DIRECTIONS
When a line in the listing below contains the word "NMOS", return a copy of that line.
┄┄┄┄┄┄┄┄┄┄┄┄┄┄┄┄┄┄┄┄
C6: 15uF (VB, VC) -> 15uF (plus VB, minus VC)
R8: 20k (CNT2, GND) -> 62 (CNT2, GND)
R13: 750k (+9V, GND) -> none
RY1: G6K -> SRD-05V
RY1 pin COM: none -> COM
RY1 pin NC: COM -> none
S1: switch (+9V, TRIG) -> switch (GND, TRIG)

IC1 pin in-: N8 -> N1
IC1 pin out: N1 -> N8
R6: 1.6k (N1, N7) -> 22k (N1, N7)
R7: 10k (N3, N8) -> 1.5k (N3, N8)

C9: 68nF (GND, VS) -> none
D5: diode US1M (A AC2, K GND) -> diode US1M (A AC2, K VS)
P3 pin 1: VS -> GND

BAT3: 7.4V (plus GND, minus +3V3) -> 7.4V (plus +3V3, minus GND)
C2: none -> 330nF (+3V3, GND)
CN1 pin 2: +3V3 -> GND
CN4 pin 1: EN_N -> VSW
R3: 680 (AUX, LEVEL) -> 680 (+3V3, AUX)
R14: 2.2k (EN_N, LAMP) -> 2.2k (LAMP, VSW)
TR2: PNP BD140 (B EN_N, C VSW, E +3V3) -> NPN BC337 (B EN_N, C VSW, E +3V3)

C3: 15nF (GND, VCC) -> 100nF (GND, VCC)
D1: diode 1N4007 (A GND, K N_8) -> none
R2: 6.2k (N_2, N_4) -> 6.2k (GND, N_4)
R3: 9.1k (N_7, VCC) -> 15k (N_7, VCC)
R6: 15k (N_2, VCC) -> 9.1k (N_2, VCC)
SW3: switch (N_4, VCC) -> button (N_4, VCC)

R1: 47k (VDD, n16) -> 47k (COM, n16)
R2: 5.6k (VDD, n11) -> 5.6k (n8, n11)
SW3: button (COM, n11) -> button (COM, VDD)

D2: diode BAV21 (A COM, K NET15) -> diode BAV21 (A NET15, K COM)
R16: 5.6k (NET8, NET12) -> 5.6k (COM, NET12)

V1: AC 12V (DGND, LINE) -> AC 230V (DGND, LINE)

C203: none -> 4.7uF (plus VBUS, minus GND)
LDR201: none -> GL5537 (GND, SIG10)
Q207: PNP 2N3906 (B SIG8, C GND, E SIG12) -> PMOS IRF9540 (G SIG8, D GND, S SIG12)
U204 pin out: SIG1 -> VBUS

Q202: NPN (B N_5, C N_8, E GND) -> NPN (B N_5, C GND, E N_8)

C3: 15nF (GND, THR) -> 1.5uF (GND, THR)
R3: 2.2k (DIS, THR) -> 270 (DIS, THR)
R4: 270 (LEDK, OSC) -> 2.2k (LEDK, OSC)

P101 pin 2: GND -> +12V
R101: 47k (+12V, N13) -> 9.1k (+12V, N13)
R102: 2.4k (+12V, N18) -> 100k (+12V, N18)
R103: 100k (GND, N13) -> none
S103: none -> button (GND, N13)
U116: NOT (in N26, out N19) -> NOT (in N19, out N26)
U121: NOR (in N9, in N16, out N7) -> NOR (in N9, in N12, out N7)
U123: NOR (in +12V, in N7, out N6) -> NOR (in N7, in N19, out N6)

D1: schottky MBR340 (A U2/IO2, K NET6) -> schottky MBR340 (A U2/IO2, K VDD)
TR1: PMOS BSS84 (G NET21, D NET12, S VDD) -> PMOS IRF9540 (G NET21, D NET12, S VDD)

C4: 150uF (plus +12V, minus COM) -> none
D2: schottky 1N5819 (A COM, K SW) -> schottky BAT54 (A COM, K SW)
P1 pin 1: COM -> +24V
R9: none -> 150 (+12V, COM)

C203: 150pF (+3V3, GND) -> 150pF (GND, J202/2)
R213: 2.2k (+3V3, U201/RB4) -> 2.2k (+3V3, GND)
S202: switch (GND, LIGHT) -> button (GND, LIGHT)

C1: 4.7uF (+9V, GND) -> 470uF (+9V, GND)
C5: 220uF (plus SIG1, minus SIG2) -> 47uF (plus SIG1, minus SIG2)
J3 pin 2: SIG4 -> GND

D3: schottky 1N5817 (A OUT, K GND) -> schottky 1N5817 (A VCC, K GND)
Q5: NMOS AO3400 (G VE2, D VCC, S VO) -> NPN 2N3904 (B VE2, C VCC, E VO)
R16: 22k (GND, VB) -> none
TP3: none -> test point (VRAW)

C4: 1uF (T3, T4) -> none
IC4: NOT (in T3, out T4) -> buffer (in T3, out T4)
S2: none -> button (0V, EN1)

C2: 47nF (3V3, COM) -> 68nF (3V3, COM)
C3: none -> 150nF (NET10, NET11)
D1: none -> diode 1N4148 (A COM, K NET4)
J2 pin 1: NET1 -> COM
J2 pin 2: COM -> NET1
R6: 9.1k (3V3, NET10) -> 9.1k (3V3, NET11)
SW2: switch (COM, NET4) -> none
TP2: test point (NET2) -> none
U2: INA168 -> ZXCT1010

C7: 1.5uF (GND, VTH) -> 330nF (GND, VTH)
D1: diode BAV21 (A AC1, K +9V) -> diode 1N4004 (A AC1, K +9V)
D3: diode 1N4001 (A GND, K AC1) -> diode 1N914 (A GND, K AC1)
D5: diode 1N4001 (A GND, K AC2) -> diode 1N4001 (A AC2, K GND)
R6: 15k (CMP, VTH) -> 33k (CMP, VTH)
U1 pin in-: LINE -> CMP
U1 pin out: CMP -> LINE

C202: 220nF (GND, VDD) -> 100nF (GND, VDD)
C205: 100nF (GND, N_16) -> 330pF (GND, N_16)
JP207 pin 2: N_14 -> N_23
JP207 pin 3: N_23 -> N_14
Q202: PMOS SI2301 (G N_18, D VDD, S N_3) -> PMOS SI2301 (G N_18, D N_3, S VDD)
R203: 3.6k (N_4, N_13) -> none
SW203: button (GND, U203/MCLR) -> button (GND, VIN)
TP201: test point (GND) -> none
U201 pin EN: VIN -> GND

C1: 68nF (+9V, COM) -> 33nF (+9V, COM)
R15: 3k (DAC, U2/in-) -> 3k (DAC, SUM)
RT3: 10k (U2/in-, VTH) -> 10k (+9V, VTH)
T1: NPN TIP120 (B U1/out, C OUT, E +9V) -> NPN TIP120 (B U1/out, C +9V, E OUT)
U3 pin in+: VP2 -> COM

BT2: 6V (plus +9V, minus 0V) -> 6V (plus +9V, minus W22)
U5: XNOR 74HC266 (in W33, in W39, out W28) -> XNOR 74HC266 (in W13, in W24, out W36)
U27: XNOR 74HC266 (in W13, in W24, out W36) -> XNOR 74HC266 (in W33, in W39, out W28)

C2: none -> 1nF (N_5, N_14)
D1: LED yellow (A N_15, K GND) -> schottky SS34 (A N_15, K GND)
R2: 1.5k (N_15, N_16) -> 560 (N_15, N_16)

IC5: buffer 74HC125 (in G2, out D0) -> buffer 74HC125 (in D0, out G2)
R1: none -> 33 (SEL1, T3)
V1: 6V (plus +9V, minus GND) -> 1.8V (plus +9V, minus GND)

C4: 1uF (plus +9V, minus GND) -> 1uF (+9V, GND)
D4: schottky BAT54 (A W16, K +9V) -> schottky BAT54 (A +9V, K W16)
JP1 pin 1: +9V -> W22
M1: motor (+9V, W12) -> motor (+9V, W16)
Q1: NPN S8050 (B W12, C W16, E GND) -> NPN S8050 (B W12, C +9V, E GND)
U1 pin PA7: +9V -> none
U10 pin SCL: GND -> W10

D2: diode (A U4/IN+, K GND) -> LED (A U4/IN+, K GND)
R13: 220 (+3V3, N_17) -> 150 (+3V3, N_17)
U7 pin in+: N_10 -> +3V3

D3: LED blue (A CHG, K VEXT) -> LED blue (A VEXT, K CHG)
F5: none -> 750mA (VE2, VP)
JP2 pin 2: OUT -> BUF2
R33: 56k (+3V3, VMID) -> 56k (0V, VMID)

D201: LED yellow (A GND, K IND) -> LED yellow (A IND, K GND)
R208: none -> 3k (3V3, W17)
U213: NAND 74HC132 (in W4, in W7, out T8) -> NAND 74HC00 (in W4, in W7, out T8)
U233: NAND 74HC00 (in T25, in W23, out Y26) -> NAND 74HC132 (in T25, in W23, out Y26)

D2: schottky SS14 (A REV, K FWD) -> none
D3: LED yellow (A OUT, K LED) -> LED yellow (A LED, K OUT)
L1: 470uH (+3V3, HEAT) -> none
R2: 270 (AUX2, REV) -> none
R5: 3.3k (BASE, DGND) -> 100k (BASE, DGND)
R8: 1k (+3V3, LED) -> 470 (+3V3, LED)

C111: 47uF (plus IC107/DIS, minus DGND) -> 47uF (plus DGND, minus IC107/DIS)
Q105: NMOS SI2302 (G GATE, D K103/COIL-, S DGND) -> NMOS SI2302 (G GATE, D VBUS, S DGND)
┄┄┄┄┄┄┄┄┄┄┄┄┄┄┄┄┄┄┄┄
EXERCISE OUTPUT
Q5: NMOS AO3400 (G VE2, D VCC, S VO) -> NPN 2N3904 (B VE2, C VCC, E VO)
Q105: NMOS SI2302 (G GATE, D K103/COIL-, S DGND) -> NMOS SI2302 (G GATE, D VBUS, S DGND)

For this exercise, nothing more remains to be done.